Find every line in the items below that contains the string "center", with case counting, and copy each of those lines.

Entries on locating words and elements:

#####

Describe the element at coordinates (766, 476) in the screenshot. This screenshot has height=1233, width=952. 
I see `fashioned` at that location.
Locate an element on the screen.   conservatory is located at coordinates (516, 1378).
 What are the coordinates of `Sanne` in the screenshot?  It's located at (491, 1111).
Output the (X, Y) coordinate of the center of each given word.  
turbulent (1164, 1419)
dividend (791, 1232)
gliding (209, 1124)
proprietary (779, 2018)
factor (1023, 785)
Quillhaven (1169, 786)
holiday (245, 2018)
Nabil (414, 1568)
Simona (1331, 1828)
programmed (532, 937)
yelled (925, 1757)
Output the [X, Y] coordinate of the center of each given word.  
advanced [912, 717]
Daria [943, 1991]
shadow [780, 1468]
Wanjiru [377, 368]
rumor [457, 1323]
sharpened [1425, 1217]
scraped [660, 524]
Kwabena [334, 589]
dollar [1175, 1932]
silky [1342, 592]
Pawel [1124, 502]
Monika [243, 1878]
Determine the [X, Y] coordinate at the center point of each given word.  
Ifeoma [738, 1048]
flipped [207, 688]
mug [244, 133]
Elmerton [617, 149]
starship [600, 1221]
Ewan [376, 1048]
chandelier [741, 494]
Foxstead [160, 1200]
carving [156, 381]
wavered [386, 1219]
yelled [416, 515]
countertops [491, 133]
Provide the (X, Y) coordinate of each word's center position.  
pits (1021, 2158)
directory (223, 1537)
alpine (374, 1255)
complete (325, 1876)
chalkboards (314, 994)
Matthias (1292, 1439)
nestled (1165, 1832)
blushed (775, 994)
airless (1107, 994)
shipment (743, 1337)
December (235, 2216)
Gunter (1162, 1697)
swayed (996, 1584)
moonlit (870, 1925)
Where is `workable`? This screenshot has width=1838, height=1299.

#####

▶ **WORKED SOLUTION**:
Output the (X, Y) coordinate of the center of each given word.  
Output the [X, Y] coordinate of the center of each given word.  
Determine the [X, Y] coordinate at the center point of each given word.  
Provide the (X, Y) coordinate of each word's center position.  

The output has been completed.